Task to carry out — In the data below, which lines hold "portfel"? Copy every one.

Records provided —

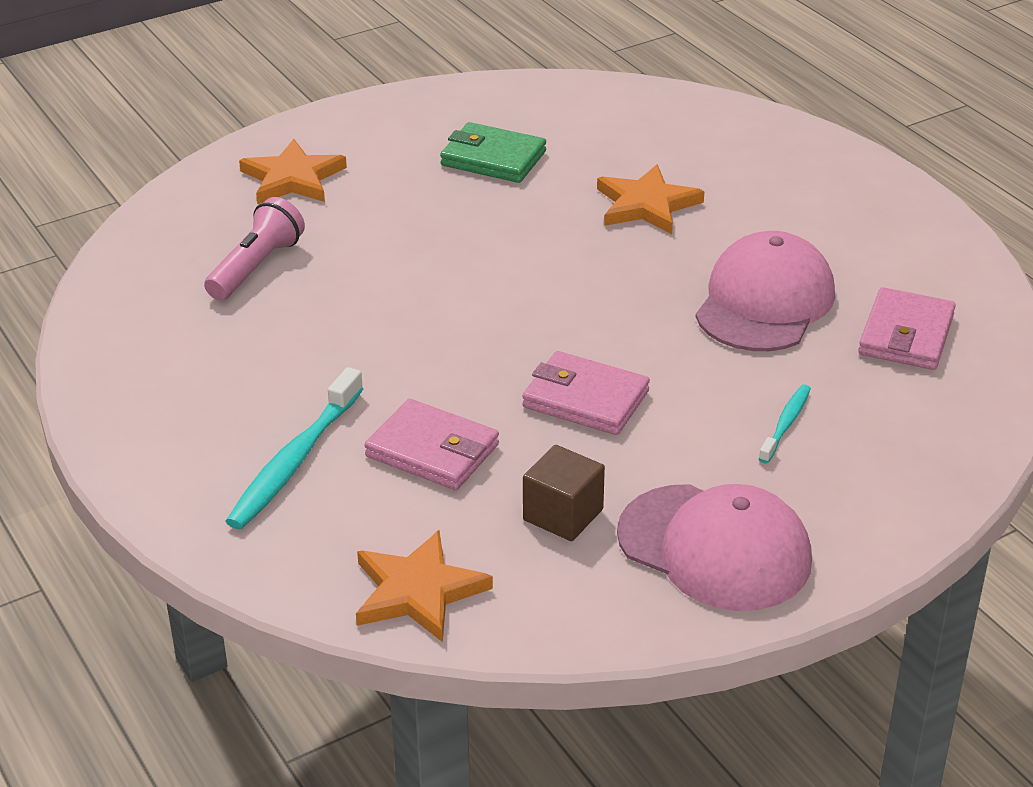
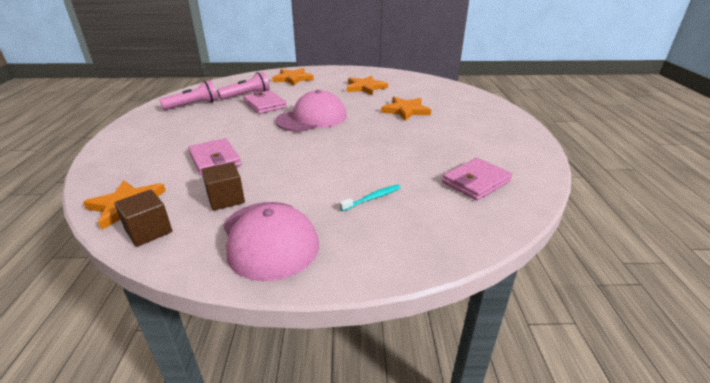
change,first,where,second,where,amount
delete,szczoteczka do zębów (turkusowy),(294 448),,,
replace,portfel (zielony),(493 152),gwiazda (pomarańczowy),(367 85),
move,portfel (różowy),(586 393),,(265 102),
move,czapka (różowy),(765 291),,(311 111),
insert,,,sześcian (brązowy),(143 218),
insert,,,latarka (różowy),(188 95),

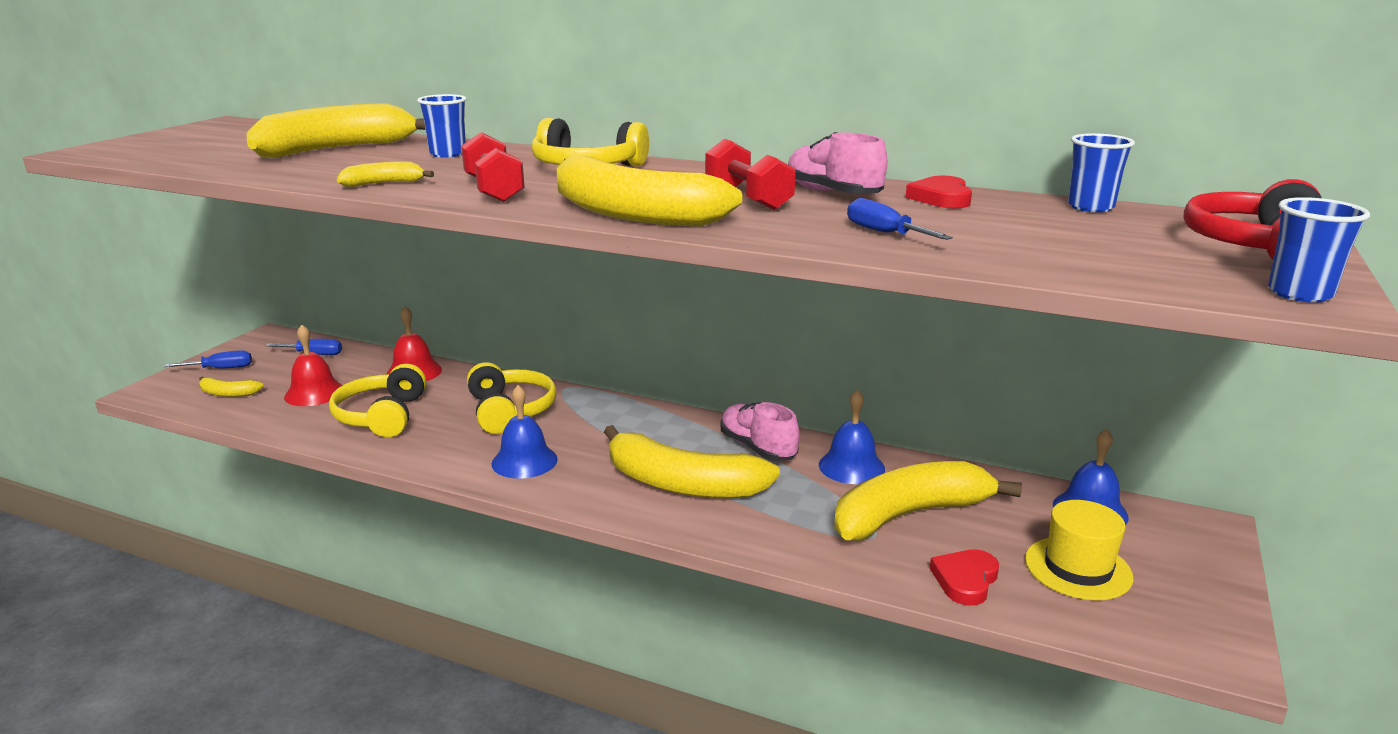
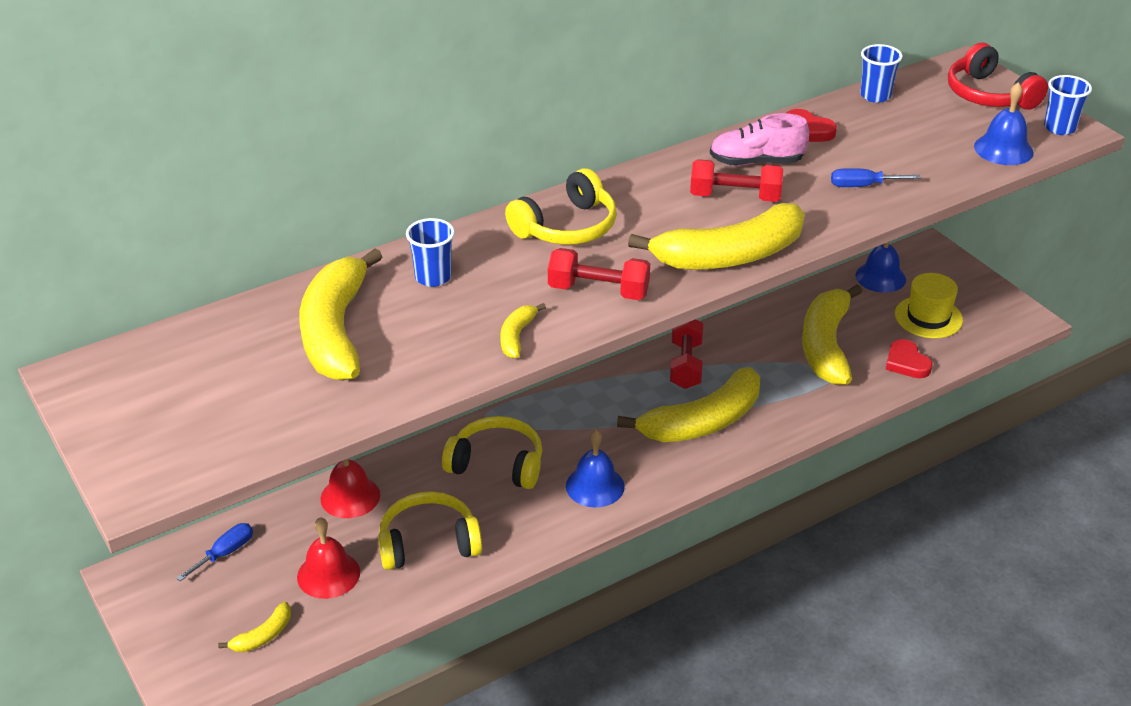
change,first,where,second,where,amount
delete,śrubokręt (niebieski),(208 359),,,
rotate,słuchawki (żółty),(377 400),,(430 530),135 degrees clockwise
replace,but (różowy),(760 431),hantel (czerwony),(686 354),
move,dzwonek (niebieski),(852 437),,(1004 123),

Task solution —
replace,portfel (zielony),(493 152),gwiazda (pomarańczowy),(367 85),
move,portfel (różowy),(586 393),,(265 102),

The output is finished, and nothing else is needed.